Your task:
Using the data below, restate exactly every line from the one with "BUZZER3 pin GND: GND -> 5V" up to and including the one with "GAS pin AO: A2 -> A15". No picture belongs in it.

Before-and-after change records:
+ + + + +
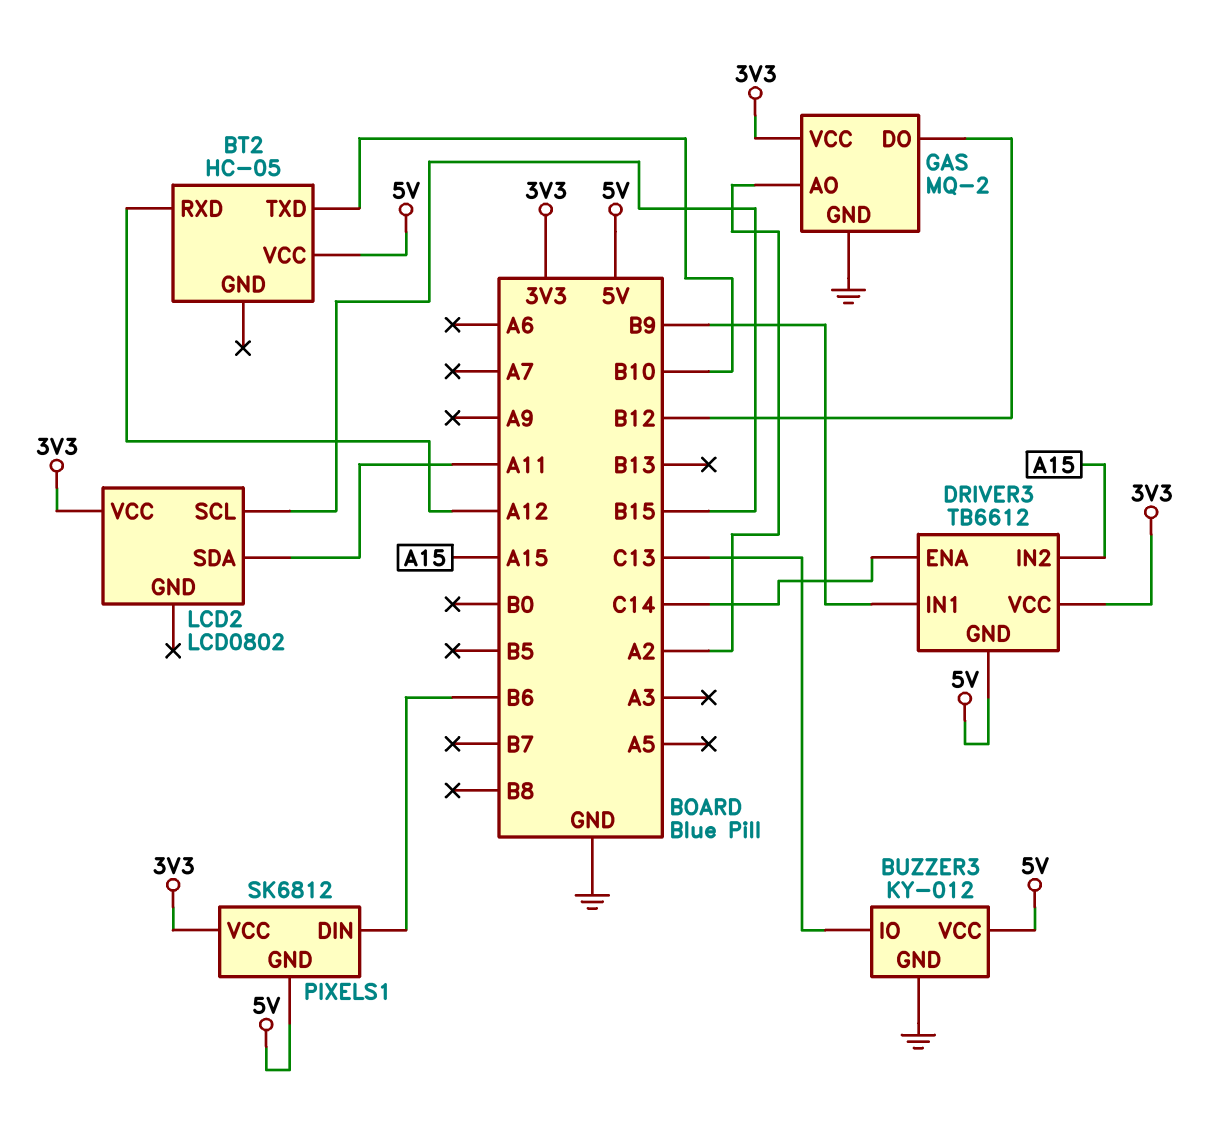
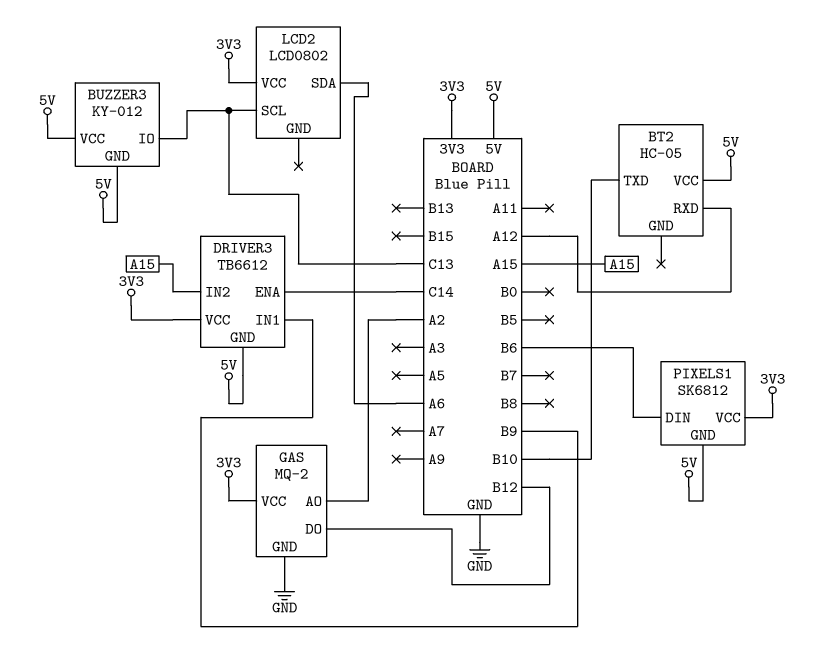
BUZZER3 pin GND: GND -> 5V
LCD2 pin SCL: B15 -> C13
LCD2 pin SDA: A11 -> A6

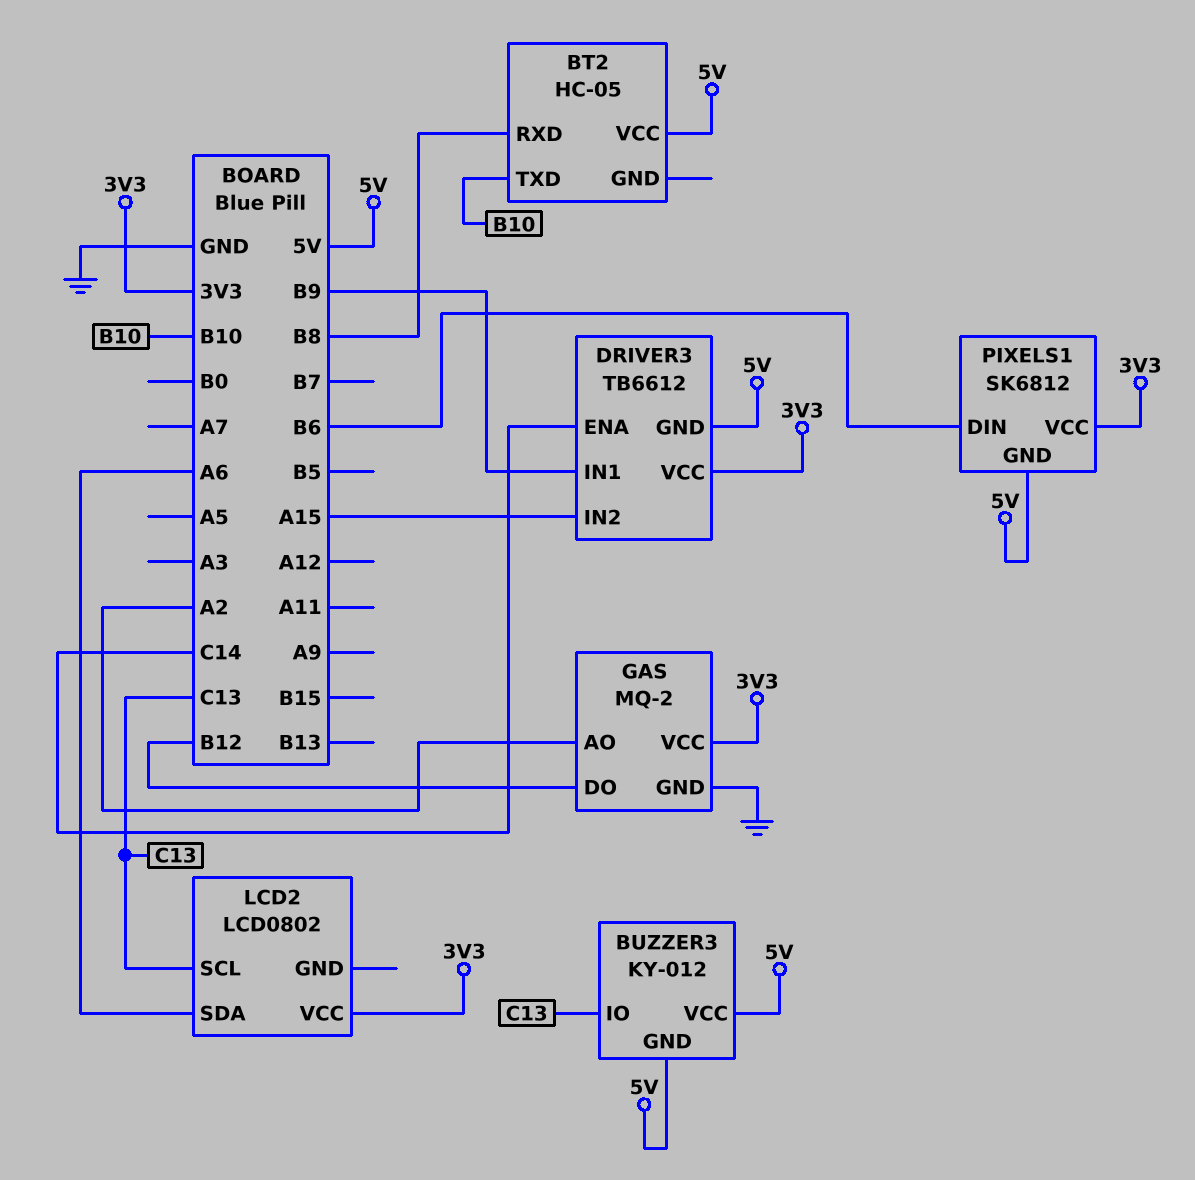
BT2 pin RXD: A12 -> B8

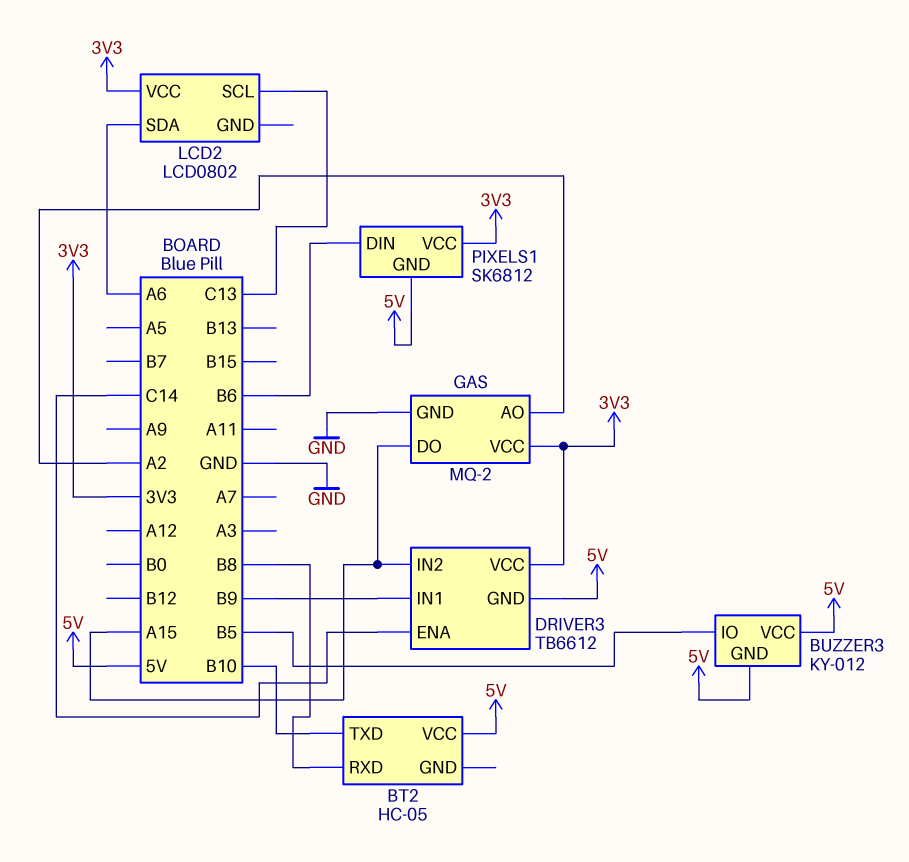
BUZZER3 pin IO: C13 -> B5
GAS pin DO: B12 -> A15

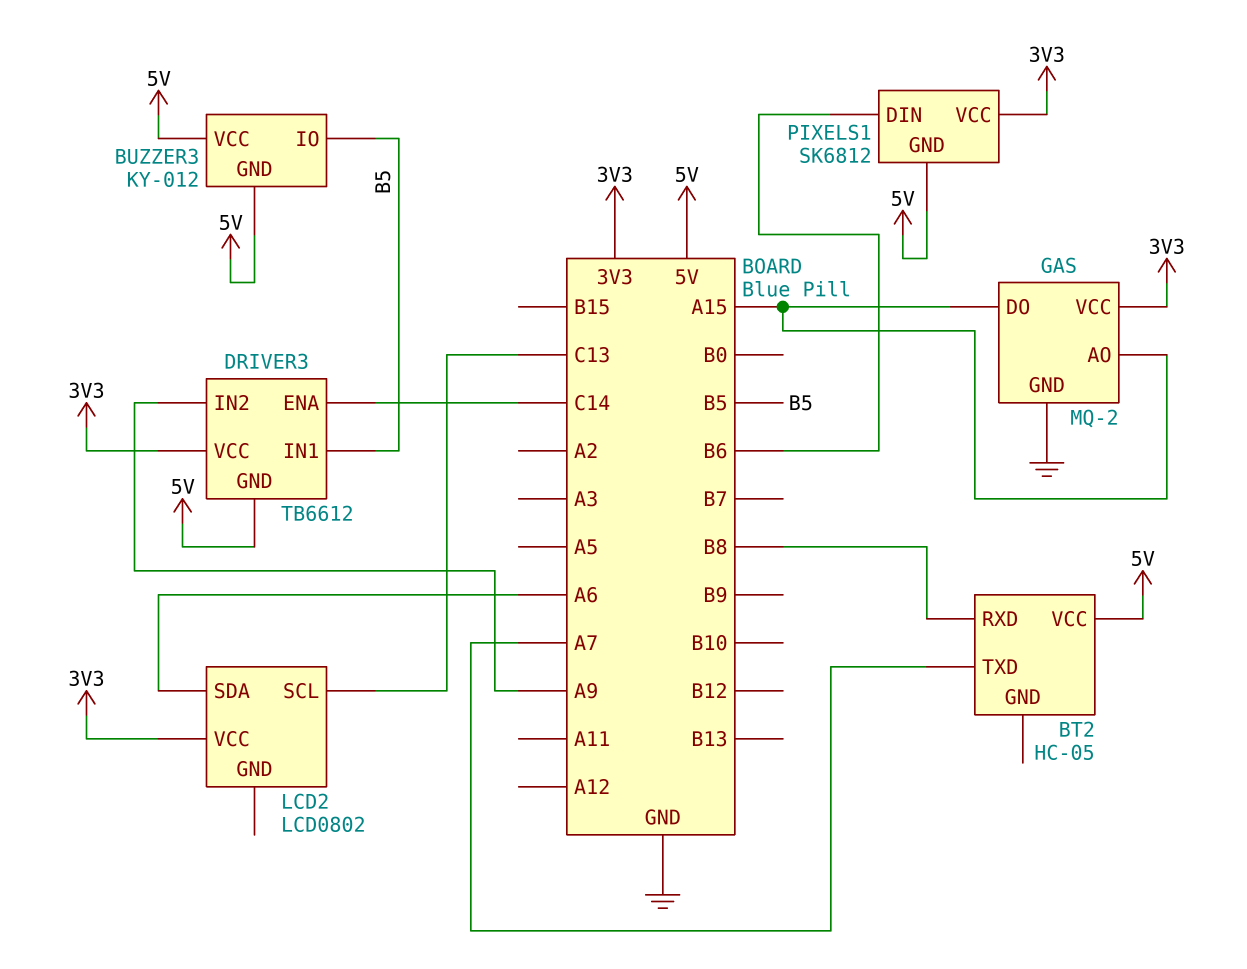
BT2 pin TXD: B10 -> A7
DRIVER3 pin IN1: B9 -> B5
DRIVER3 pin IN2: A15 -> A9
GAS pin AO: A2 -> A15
+ + + + +
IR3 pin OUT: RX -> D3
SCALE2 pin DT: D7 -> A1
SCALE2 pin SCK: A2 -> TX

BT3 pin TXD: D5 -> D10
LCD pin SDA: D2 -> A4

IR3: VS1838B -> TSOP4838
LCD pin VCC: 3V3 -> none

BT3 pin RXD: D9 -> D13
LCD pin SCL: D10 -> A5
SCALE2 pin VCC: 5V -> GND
+ + + + +
Written solution:
BUZZER3 pin GND: GND -> 5V
LCD2 pin SCL: B15 -> C13
LCD2 pin SDA: A11 -> A6

BT2 pin RXD: A12 -> B8

BUZZER3 pin IO: C13 -> B5
GAS pin DO: B12 -> A15

BT2 pin TXD: B10 -> A7
DRIVER3 pin IN1: B9 -> B5
DRIVER3 pin IN2: A15 -> A9
GAS pin AO: A2 -> A15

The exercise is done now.